### EXERCISE PROMPT:
Scan the material and copy out each line where the word "eraser" occurs.

### DATA RECORDS:

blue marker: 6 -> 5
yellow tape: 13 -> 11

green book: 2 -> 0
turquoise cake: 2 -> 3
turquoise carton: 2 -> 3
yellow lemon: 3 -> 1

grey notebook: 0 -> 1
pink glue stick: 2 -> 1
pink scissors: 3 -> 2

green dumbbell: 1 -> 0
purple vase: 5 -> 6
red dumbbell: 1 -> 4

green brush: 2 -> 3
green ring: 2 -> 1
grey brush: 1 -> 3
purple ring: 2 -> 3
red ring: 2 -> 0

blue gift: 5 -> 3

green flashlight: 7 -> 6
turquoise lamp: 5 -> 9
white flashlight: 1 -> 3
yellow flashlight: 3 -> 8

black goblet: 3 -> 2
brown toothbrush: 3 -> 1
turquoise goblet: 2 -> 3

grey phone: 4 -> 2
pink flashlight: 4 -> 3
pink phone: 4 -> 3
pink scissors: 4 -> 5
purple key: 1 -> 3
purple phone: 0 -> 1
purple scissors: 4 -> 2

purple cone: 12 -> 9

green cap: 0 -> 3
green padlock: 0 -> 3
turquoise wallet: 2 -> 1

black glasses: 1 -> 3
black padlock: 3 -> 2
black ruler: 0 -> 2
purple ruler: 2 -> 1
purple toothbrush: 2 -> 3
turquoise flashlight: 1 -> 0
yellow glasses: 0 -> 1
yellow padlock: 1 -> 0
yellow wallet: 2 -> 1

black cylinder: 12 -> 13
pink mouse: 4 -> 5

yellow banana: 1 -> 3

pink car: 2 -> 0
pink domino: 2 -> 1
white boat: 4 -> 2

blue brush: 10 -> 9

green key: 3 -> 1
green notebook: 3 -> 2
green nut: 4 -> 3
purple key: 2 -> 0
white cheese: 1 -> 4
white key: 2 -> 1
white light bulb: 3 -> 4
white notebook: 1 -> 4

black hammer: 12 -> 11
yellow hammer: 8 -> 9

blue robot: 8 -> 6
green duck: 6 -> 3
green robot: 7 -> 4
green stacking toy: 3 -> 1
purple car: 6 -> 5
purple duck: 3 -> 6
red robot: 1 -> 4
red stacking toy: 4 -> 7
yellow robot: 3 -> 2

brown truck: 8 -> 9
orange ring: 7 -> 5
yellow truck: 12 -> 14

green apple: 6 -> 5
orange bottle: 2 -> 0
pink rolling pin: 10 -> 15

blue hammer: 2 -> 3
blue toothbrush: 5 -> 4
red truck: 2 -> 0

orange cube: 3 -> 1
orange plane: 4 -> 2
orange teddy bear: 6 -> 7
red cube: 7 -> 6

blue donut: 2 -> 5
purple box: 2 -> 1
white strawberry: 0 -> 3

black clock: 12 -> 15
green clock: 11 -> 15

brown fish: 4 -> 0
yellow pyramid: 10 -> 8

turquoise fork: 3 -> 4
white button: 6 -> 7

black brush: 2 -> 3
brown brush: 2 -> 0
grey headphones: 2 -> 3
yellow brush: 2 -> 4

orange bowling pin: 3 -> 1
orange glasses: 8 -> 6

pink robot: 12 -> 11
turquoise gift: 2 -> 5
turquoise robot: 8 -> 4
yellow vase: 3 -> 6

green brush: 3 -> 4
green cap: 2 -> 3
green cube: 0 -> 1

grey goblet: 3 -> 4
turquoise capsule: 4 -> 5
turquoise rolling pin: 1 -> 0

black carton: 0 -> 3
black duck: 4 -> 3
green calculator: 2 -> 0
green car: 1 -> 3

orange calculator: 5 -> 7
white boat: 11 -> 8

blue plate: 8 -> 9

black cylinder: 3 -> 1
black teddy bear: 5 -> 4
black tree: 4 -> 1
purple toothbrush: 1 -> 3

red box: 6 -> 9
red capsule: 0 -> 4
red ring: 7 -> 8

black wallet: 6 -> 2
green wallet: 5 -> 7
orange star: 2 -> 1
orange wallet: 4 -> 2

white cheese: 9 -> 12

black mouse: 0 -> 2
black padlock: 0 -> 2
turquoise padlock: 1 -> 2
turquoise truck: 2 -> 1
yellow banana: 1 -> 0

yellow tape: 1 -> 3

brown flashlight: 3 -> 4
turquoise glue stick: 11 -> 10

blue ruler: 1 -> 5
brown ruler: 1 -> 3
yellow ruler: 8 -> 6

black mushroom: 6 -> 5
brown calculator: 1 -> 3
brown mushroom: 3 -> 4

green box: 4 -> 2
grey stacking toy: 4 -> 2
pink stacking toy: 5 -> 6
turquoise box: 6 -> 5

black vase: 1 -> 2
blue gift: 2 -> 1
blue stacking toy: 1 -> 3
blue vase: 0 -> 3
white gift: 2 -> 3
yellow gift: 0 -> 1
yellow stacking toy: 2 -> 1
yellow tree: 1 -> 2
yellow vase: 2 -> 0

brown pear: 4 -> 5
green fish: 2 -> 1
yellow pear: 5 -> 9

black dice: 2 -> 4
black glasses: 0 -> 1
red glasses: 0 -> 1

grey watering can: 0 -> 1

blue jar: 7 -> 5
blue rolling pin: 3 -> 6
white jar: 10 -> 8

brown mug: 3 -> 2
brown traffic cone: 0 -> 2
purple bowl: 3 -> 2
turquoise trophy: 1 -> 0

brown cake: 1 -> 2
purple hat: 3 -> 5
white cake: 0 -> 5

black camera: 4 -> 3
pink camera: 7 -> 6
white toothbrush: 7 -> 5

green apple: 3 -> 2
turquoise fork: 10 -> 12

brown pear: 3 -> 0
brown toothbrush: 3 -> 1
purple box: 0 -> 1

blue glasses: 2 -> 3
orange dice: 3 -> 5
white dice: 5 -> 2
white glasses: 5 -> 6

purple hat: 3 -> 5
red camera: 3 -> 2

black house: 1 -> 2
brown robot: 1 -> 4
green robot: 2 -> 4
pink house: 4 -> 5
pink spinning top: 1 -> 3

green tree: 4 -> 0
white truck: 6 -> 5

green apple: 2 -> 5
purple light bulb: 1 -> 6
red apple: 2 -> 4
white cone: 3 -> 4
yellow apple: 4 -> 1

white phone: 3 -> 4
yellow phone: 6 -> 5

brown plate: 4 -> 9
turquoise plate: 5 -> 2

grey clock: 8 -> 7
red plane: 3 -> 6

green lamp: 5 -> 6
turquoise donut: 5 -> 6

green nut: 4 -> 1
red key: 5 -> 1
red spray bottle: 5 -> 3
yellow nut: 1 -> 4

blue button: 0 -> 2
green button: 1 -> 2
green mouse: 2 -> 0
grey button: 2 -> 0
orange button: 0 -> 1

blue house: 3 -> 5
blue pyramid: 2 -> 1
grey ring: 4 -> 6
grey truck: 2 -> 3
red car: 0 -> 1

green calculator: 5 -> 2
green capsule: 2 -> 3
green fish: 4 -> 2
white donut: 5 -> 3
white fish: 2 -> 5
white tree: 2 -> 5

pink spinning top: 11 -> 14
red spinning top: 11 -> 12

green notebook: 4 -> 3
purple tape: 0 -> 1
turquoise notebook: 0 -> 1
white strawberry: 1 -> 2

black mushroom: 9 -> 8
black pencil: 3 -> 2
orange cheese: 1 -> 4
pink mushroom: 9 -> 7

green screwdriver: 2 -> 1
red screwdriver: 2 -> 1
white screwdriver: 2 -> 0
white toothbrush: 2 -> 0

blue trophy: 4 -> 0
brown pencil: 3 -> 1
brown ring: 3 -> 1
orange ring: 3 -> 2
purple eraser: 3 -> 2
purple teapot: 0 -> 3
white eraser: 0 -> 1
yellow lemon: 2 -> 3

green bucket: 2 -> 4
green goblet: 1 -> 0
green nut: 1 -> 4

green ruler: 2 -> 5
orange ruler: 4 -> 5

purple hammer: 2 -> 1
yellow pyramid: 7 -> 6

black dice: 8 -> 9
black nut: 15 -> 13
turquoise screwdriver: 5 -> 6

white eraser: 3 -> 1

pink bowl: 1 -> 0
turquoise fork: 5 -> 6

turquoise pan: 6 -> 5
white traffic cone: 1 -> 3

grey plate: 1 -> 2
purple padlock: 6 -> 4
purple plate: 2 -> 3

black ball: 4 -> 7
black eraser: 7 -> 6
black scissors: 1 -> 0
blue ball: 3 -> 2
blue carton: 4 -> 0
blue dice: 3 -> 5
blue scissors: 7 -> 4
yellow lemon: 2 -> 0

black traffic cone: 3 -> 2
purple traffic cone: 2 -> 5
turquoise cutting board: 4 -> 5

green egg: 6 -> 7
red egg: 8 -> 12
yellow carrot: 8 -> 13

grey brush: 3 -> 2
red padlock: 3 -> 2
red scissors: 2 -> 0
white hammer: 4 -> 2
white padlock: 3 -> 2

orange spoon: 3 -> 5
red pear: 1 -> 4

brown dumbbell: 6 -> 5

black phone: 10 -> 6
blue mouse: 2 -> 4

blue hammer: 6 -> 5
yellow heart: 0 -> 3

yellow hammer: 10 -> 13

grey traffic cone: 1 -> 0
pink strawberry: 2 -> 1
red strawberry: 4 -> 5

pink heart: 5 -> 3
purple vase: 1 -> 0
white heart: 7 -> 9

### SOLVED PROBLEM:
purple eraser: 3 -> 2
white eraser: 0 -> 1
white eraser: 3 -> 1
black eraser: 7 -> 6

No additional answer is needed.